WORK REQUIRED
Your answer should be every line of the records that contains the word "pink", copied as it stands.

DATA RECORDS
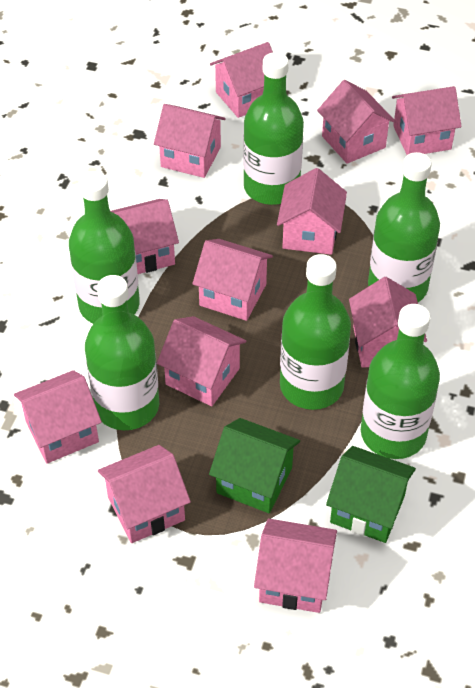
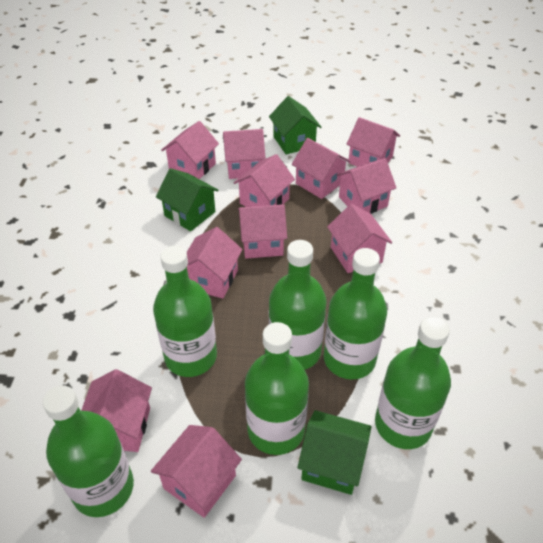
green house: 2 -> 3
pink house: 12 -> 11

==

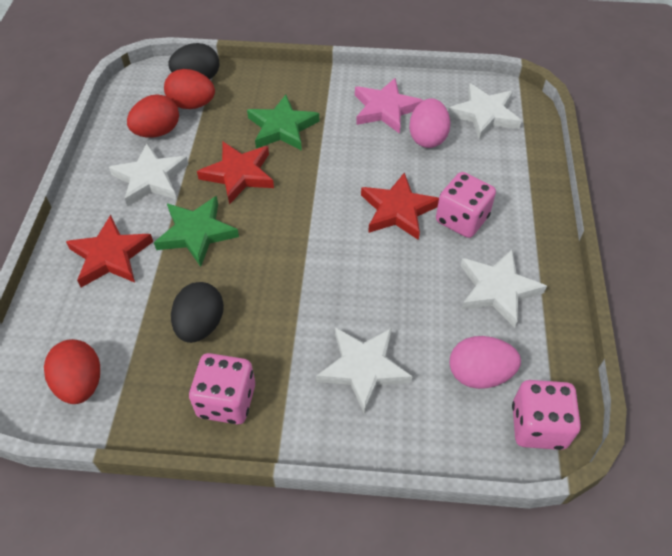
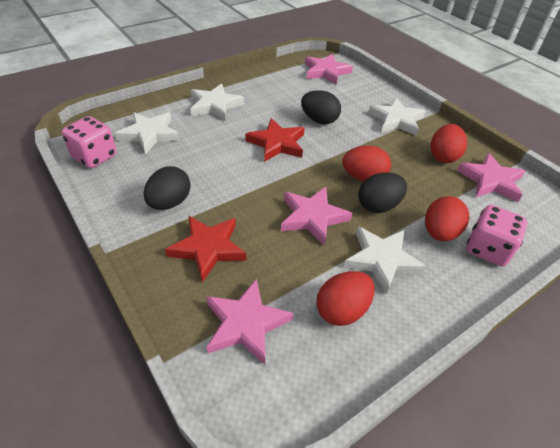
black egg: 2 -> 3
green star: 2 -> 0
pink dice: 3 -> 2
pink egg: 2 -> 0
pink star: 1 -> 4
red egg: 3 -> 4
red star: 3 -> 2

SOLVED EXERCISE
pink house: 12 -> 11
pink dice: 3 -> 2
pink egg: 2 -> 0
pink star: 1 -> 4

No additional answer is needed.